- **Information shown**
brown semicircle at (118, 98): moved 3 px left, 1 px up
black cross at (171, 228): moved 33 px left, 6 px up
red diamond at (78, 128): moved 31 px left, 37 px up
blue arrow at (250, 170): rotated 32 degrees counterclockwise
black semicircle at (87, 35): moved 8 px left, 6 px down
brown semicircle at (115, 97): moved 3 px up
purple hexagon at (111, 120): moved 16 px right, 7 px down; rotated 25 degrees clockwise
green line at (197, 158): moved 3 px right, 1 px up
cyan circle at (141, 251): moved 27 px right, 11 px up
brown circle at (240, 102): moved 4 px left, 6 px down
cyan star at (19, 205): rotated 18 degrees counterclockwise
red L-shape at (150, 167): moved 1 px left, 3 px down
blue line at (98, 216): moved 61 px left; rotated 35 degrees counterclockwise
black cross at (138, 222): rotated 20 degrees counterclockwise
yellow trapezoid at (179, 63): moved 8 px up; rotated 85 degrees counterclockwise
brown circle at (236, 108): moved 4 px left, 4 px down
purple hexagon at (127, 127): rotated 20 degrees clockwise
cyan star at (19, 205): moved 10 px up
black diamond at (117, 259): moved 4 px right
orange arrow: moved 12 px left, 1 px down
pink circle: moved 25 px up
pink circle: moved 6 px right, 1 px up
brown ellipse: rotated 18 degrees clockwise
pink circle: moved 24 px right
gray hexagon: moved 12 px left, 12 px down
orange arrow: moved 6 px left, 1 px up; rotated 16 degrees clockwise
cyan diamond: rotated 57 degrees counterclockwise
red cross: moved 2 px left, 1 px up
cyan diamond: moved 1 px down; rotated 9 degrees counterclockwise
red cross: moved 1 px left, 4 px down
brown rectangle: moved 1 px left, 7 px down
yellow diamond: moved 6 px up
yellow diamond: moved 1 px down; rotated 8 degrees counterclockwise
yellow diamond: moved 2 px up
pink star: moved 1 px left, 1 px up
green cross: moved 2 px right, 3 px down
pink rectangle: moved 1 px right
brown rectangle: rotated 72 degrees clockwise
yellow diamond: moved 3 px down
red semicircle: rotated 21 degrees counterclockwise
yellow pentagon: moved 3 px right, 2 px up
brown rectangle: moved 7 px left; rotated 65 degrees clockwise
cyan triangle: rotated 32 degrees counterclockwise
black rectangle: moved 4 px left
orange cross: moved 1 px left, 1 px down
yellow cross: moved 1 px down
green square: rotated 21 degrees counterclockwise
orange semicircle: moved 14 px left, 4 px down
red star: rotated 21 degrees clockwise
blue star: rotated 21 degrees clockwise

- **Brief**
Copy the listing above word for word, from its first line through the line that contains "pink star: moved 1 px left, 1 px up", with both ends included.

- **Complete response**
brown semicircle at (118, 98): moved 3 px left, 1 px up
black cross at (171, 228): moved 33 px left, 6 px up
red diamond at (78, 128): moved 31 px left, 37 px up
blue arrow at (250, 170): rotated 32 degrees counterclockwise
black semicircle at (87, 35): moved 8 px left, 6 px down
brown semicircle at (115, 97): moved 3 px up
purple hexagon at (111, 120): moved 16 px right, 7 px down; rotated 25 degrees clockwise
green line at (197, 158): moved 3 px right, 1 px up
cyan circle at (141, 251): moved 27 px right, 11 px up
brown circle at (240, 102): moved 4 px left, 6 px down
cyan star at (19, 205): rotated 18 degrees counterclockwise
red L-shape at (150, 167): moved 1 px left, 3 px down
blue line at (98, 216): moved 61 px left; rotated 35 degrees counterclockwise
black cross at (138, 222): rotated 20 degrees counterclockwise
yellow trapezoid at (179, 63): moved 8 px up; rotated 85 degrees counterclockwise
brown circle at (236, 108): moved 4 px left, 4 px down
purple hexagon at (127, 127): rotated 20 degrees clockwise
cyan star at (19, 205): moved 10 px up
black diamond at (117, 259): moved 4 px right
orange arrow: moved 12 px left, 1 px down
pink circle: moved 25 px up
pink circle: moved 6 px right, 1 px up
brown ellipse: rotated 18 degrees clockwise
pink circle: moved 24 px right
gray hexagon: moved 12 px left, 12 px down
orange arrow: moved 6 px left, 1 px up; rotated 16 degrees clockwise
cyan diamond: rotated 57 degrees counterclockwise
red cross: moved 2 px left, 1 px up
cyan diamond: moved 1 px down; rotated 9 degrees counterclockwise
red cross: moved 1 px left, 4 px down
brown rectangle: moved 1 px left, 7 px down
yellow diamond: moved 6 px up
yellow diamond: moved 1 px down; rotated 8 degrees counterclockwise
yellow diamond: moved 2 px up
pink star: moved 1 px left, 1 px up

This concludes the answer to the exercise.